What this task involves.
In the copy, every line of the material that follows must appear exactly, and no pictures should.

Records for this exercise.

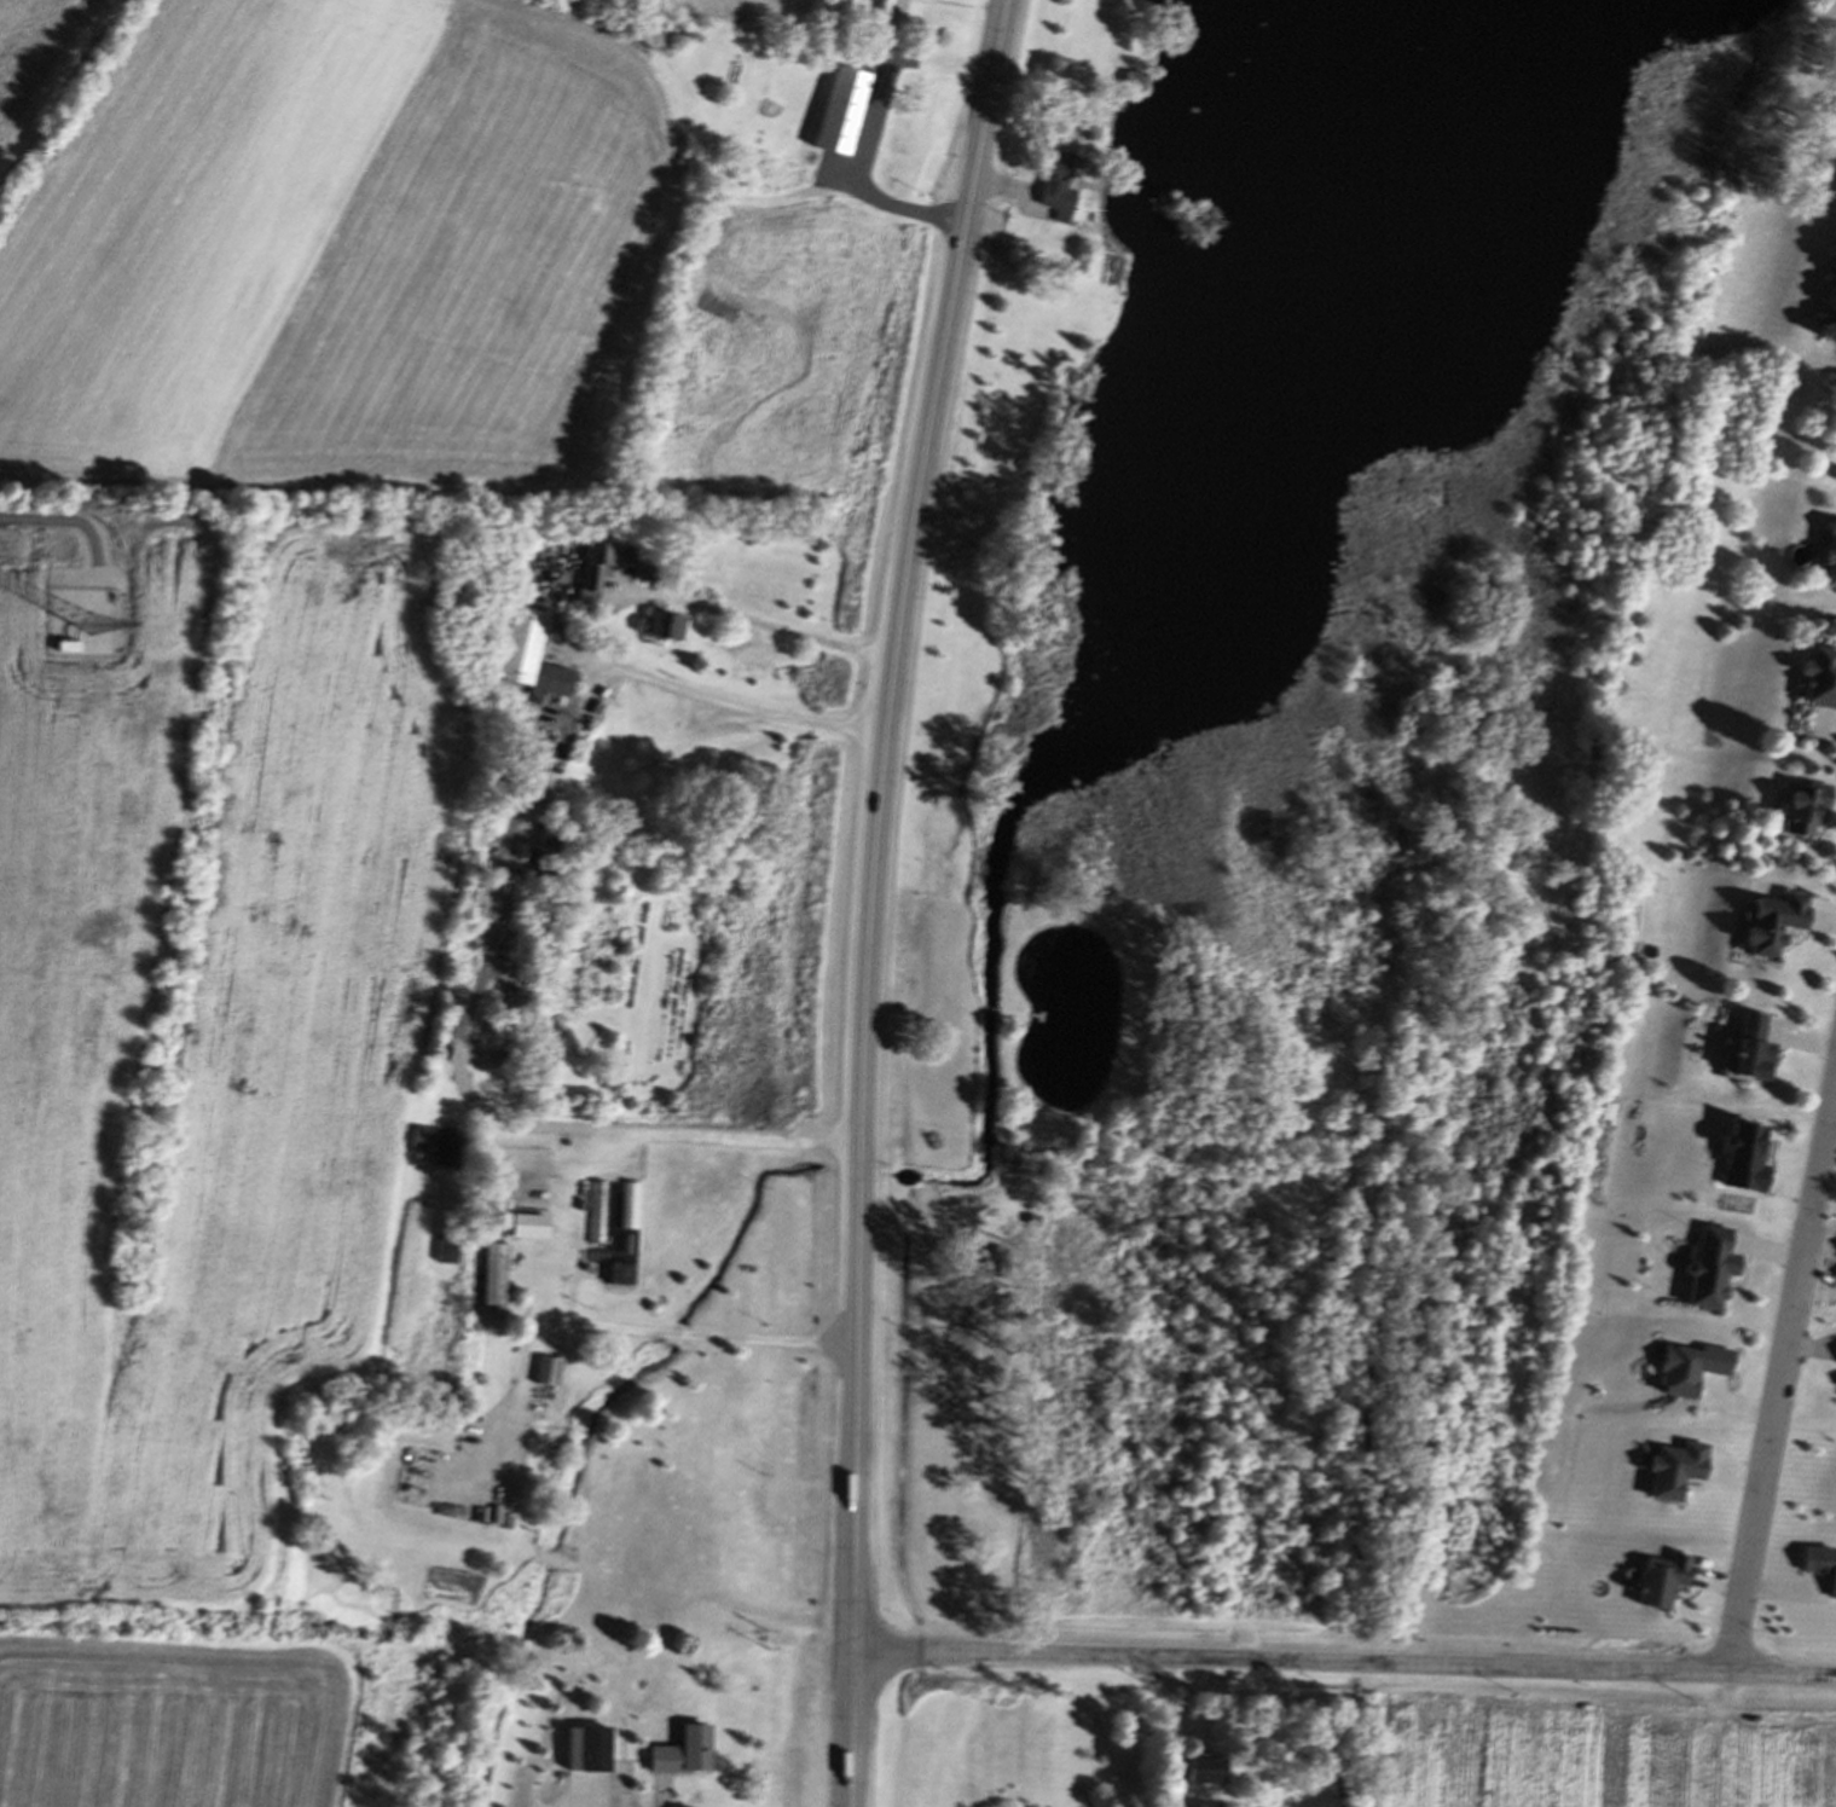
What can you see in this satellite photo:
building: (1141, 83)
building: (850, 112)
building: (1066, 187)
building: (1828, 275)
road: (62, 521)
building: (1824, 558)
building: (650, 573)
road: (758, 620)
building: (668, 626)
building: (534, 655)
building: (1813, 680)
road: (730, 705)
building: (1794, 810)
road: (874, 898)
building: (1762, 926)
road: (484, 961)
building: (1740, 1051)
building: (1734, 1158)
park: (988, 1186)
building: (599, 1215)
road: (936, 1222)
road: (557, 1244)
building: (1701, 1270)
building: (500, 1276)
building: (1679, 1370)
building: (552, 1372)
road: (1781, 1383)
building: (1833, 1387)
road: (1346, 1665)
building: (594, 1751)
building: (690, 1754)
building: (1215, 1772)

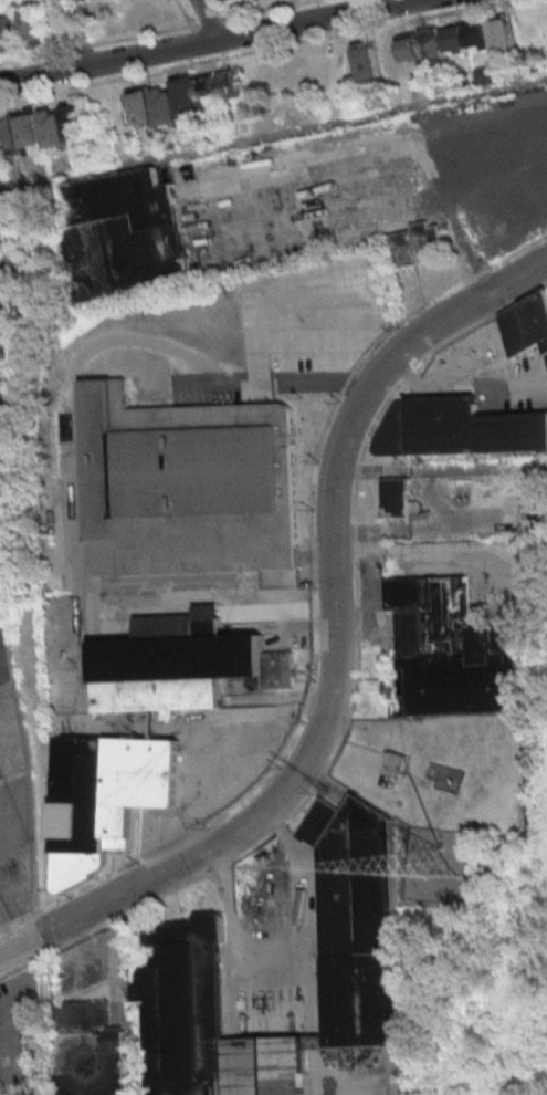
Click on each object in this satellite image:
building: (225, 0)
building: (119, 2)
road: (212, 18)
building: (31, 26)
road: (82, 31)
building: (7, 35)
building: (467, 38)
road: (204, 40)
building: (385, 56)
building: (184, 97)
building: (40, 128)
road: (273, 136)
building: (128, 234)
building: (418, 244)
building: (526, 326)
building: (459, 430)
building: (187, 485)
building: (399, 499)
building: (8, 582)
road: (336, 646)
building: (450, 651)
building: (184, 667)
building: (398, 769)
building: (144, 781)
building: (16, 808)
building: (82, 809)
road: (305, 884)
building: (359, 921)
road: (232, 932)
building: (211, 1022)
building: (93, 1050)
building: (1, 1091)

Answer to the exercise.
What can you see in this satellite photo:
building: (1141, 83)
building: (850, 112)
building: (1066, 187)
building: (1828, 275)
road: (62, 521)
building: (1824, 558)
building: (650, 573)
road: (758, 620)
building: (668, 626)
building: (534, 655)
building: (1813, 680)
road: (730, 705)
building: (1794, 810)
road: (874, 898)
building: (1762, 926)
road: (484, 961)
building: (1740, 1051)
building: (1734, 1158)
park: (988, 1186)
building: (599, 1215)
road: (936, 1222)
road: (557, 1244)
building: (1701, 1270)
building: (500, 1276)
building: (1679, 1370)
building: (552, 1372)
road: (1781, 1383)
building: (1833, 1387)
road: (1346, 1665)
building: (594, 1751)
building: (690, 1754)
building: (1215, 1772)

Click on each object in this satellite image:
building: (225, 0)
building: (119, 2)
road: (212, 18)
building: (31, 26)
road: (82, 31)
building: (7, 35)
building: (467, 38)
road: (204, 40)
building: (385, 56)
building: (184, 97)
building: (40, 128)
road: (273, 136)
building: (128, 234)
building: (418, 244)
building: (526, 326)
building: (459, 430)
building: (187, 485)
building: (399, 499)
building: (8, 582)
road: (336, 646)
building: (450, 651)
building: (184, 667)
building: (398, 769)
building: (144, 781)
building: (16, 808)
building: (82, 809)
road: (305, 884)
building: (359, 921)
road: (232, 932)
building: (211, 1022)
building: (93, 1050)
building: (1, 1091)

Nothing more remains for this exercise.